Please show each line of the listing where "moved" is present.
##### Material supplied
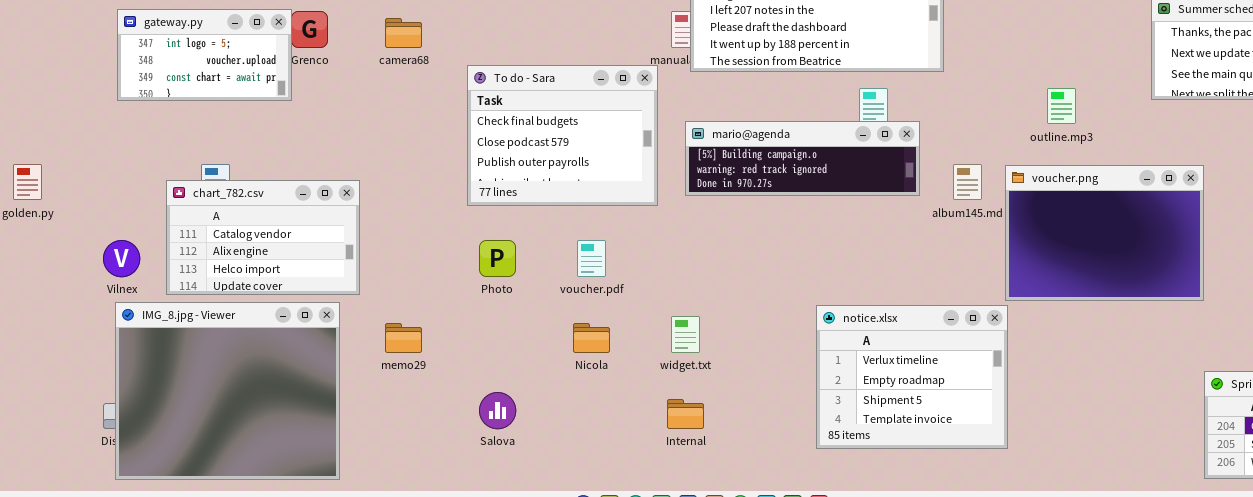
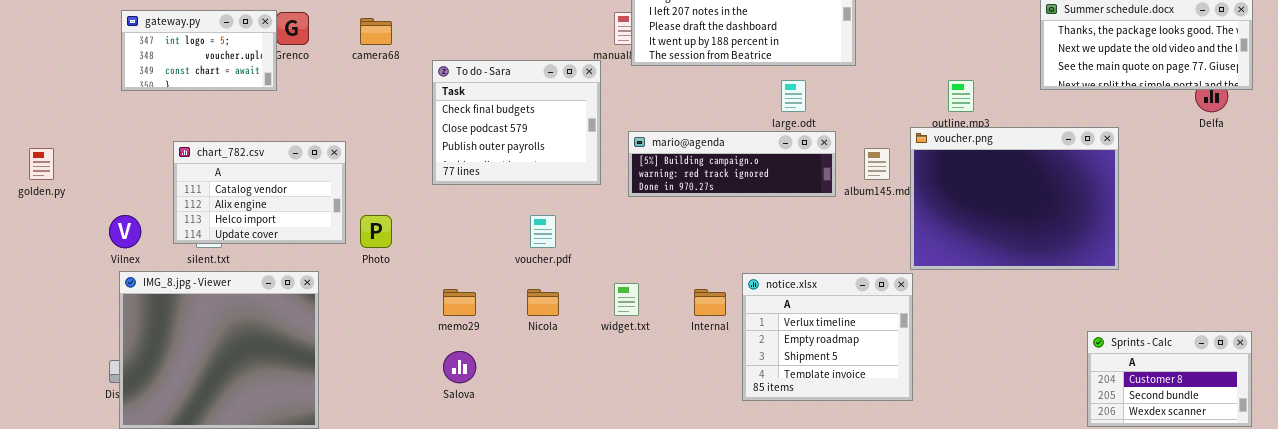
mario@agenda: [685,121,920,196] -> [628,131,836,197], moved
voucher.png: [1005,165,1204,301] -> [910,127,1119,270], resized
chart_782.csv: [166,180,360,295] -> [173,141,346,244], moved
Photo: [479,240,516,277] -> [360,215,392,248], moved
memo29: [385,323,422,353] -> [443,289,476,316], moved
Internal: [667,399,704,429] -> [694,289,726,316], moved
##########
* Solved problem:
mario@agenda: [685,121,920,196] -> [628,131,836,197], moved
chart_782.csv: [166,180,360,295] -> [173,141,346,244], moved
Photo: [479,240,516,277] -> [360,215,392,248], moved
memo29: [385,323,422,353] -> [443,289,476,316], moved
Internal: [667,399,704,429] -> [694,289,726,316], moved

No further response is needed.